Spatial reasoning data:

>>>

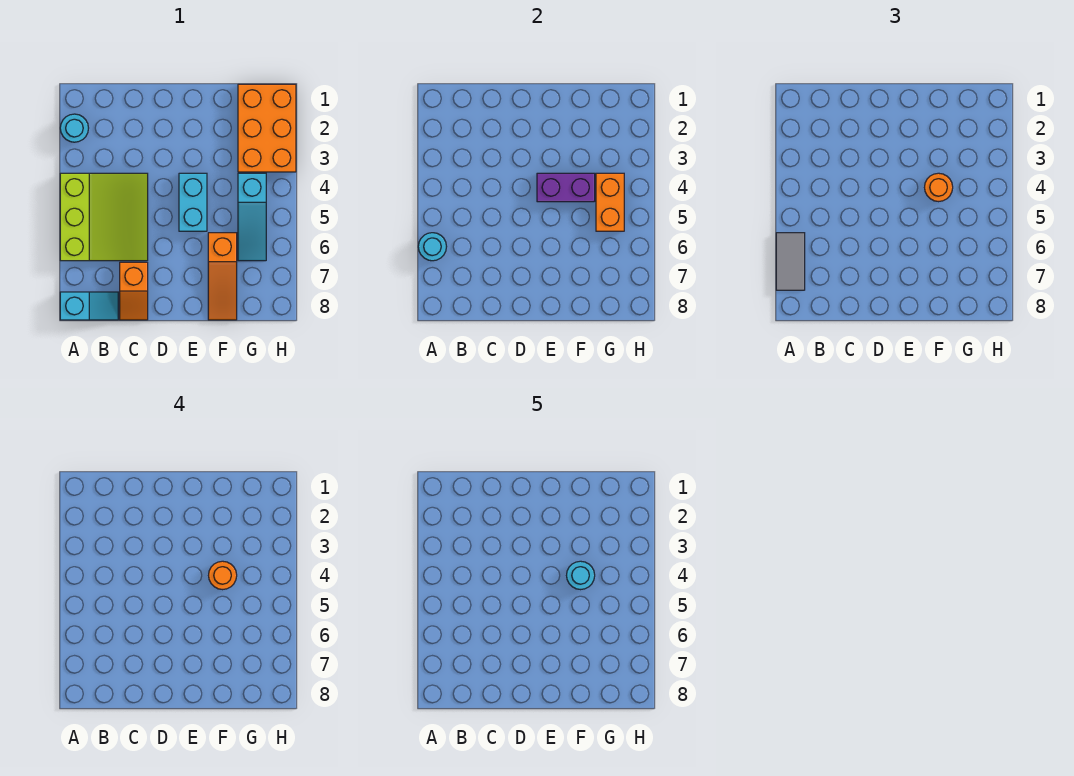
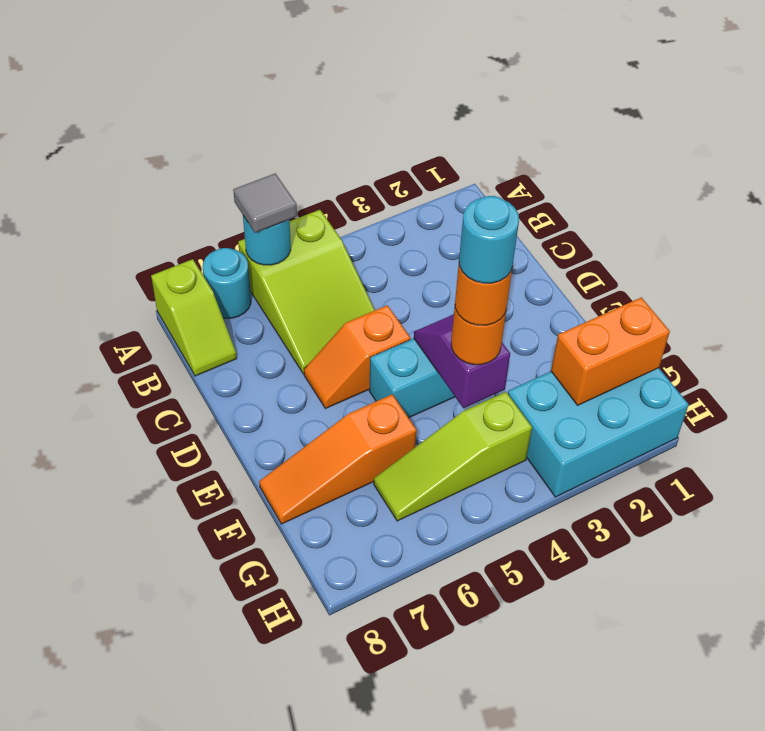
cyan round brick A2 level 1 -> cyan round brick A7 level 1
lime slope A4:C6 level 1 top A -> lime slope A5:C6 level 1 top A
grey tile A6:A7 level 3 -> grey tile A6 level 3
cyan slope A8:B8 level 1 top A -> lime slope A8:B8 level 1 top A
orange slope C7:C8 level 1 top 7 -> orange slope D5:D6 level 1 top 5
purple brick E4:F4 level 2 -> purple slope E4:F4 level 2 top F
orange brick G1:H3 level 1 -> cyan brick G1:H3 level 1
cyan slope G4:G6 level 1 top 4 -> lime slope G4:G6 level 1 top 4
orange brick G4:G5 level 2 -> orange brick G1:G2 level 2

<<<

Directions for this task → Your copy must hold every record above in its exact wording and must hold no pictures.

Output for this exercise →
cyan round brick A2 level 1 -> cyan round brick A7 level 1
lime slope A4:C6 level 1 top A -> lime slope A5:C6 level 1 top A
grey tile A6:A7 level 3 -> grey tile A6 level 3
cyan slope A8:B8 level 1 top A -> lime slope A8:B8 level 1 top A
orange slope C7:C8 level 1 top 7 -> orange slope D5:D6 level 1 top 5
purple brick E4:F4 level 2 -> purple slope E4:F4 level 2 top F
orange brick G1:H3 level 1 -> cyan brick G1:H3 level 1
cyan slope G4:G6 level 1 top 4 -> lime slope G4:G6 level 1 top 4
orange brick G4:G5 level 2 -> orange brick G1:G2 level 2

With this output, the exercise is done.